» YOUR TASK
This task calls for copying each line below that contains "black".

Top of DATA BLOCK

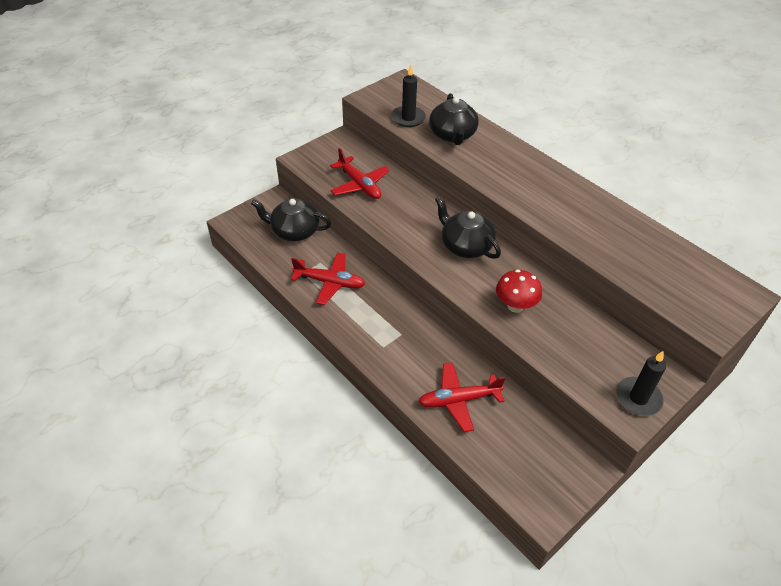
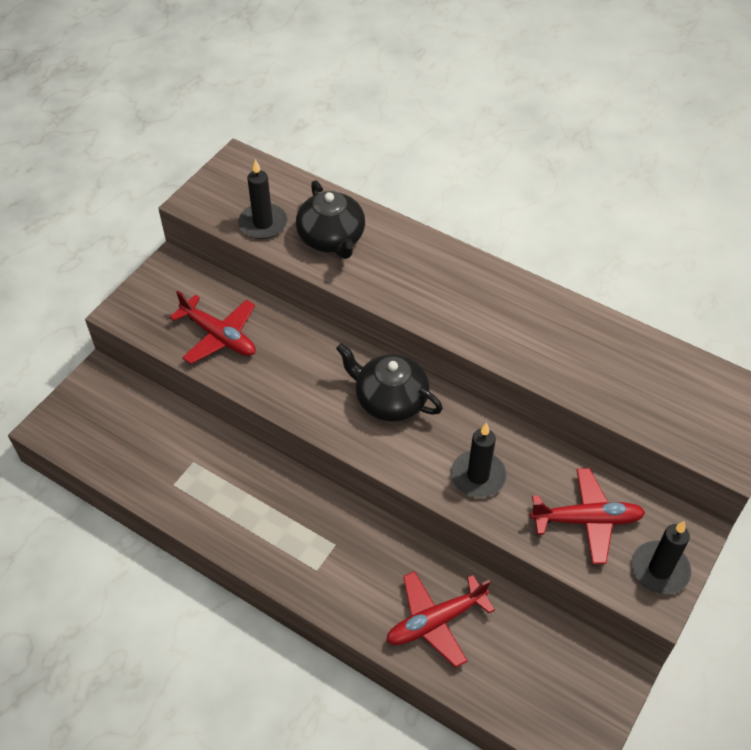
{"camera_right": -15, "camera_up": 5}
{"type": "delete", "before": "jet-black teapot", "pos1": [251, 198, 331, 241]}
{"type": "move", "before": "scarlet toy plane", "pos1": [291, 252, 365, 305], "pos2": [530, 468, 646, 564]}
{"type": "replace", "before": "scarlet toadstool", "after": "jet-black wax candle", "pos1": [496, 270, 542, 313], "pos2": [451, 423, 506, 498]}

Bottom of DATA BLOCK

» PROBLEM SOLUTION
{"type": "delete", "before": "jet-black teapot", "pos1": [251, 198, 331, 241]}
{"type": "replace", "before": "scarlet toadstool", "after": "jet-black wax candle", "pos1": [496, 270, 542, 313], "pos2": [451, 423, 506, 498]}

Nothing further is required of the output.